Return a copy of each line in the listing that includes the word "blue".
◇ ◇ ◇ ◇
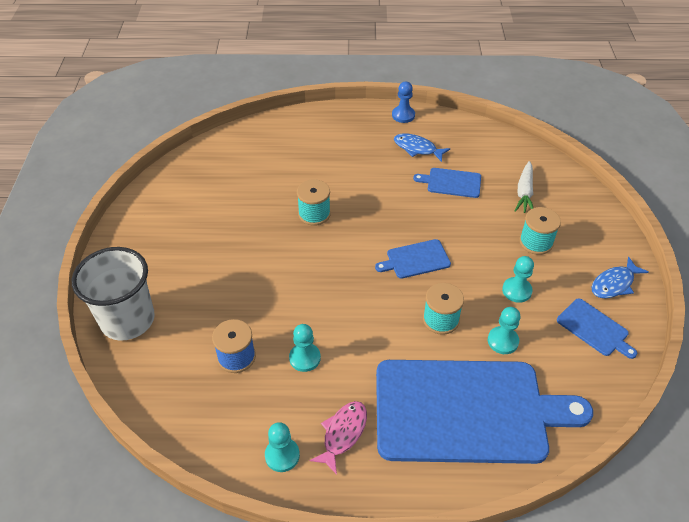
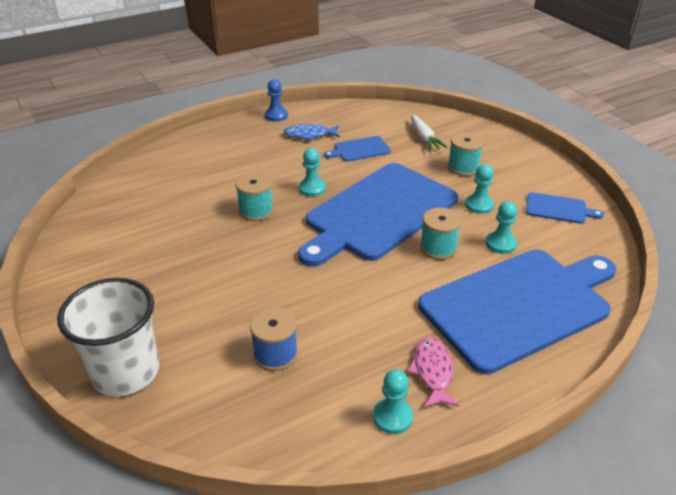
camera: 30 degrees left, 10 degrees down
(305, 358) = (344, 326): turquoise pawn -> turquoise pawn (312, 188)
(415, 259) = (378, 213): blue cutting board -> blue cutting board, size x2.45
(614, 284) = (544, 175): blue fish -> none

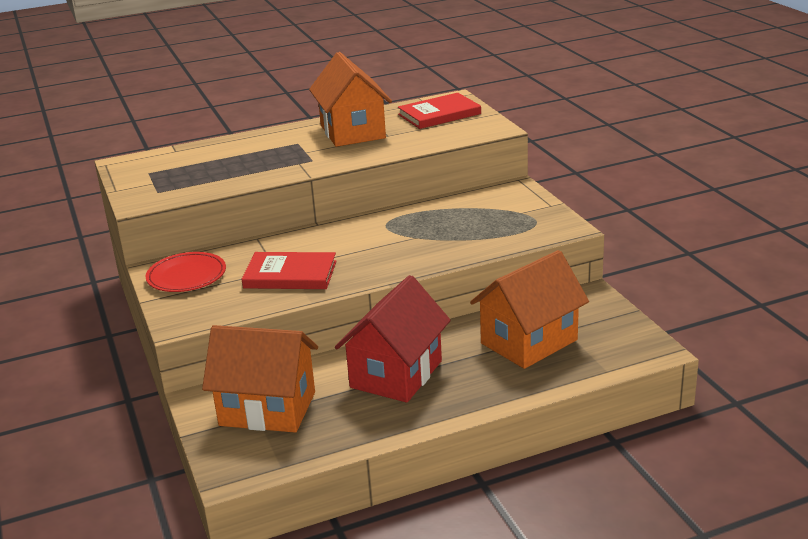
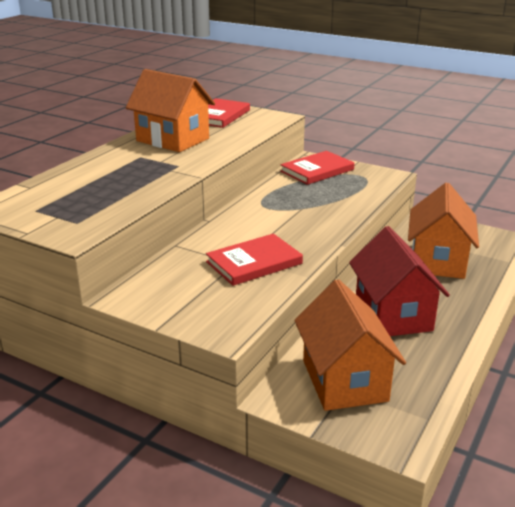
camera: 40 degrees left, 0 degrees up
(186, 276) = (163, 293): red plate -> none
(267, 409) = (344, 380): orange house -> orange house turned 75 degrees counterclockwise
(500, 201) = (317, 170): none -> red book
◇ ◇ ◇ ◇
**Response box:**
(415, 259) = (378, 213): blue cutting board -> blue cutting board, size x2.45
(614, 284) = (544, 175): blue fish -> none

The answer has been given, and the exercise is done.